Pick out each line in the records below that contains the string "point", and copy those lines.

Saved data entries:
|---|
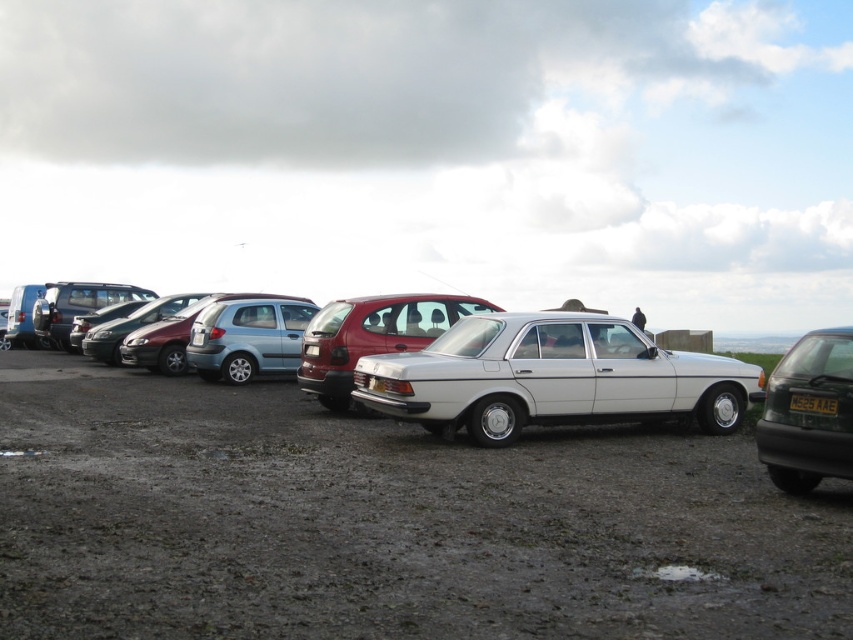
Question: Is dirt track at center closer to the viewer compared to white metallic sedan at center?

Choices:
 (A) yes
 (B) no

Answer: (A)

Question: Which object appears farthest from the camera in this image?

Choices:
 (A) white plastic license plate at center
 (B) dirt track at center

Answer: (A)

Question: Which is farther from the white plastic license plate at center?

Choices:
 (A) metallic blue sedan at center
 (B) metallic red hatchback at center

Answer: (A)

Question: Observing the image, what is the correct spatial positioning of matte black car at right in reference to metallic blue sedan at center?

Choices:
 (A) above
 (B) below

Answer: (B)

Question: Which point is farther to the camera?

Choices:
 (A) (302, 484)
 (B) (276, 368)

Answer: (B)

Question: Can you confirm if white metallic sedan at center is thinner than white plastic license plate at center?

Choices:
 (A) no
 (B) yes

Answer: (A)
|---|
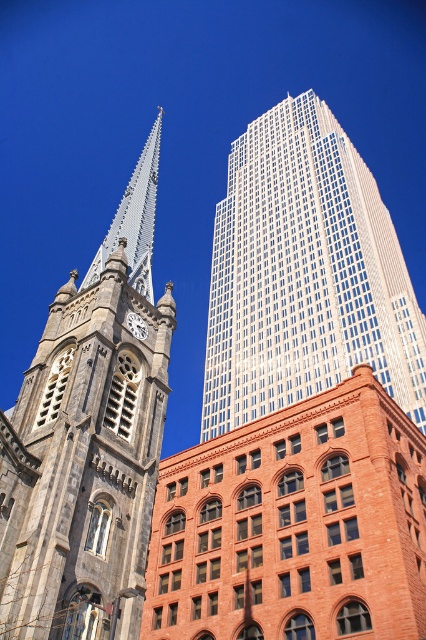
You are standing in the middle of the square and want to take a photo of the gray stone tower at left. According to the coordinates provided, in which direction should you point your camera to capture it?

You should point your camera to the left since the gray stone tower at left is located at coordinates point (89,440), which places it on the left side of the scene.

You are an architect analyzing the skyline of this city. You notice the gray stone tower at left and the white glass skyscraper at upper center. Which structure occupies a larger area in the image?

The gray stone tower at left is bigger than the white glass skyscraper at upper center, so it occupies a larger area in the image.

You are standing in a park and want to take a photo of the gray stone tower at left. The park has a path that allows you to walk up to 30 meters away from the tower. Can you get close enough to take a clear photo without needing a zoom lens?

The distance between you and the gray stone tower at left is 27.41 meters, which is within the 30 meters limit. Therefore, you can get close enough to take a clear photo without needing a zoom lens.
|---|
■ **Expected answer**
Question: Which point is farther to the camera?
You are standing in the middle of the square and want to take a photo of the gray stone tower at left. According to the coordinates provided, in which direction should you point your camera to capture it?
You should point your camera to the left since the gray stone tower at left is located at coordinates point (89,440), which places it on the left side of the scene.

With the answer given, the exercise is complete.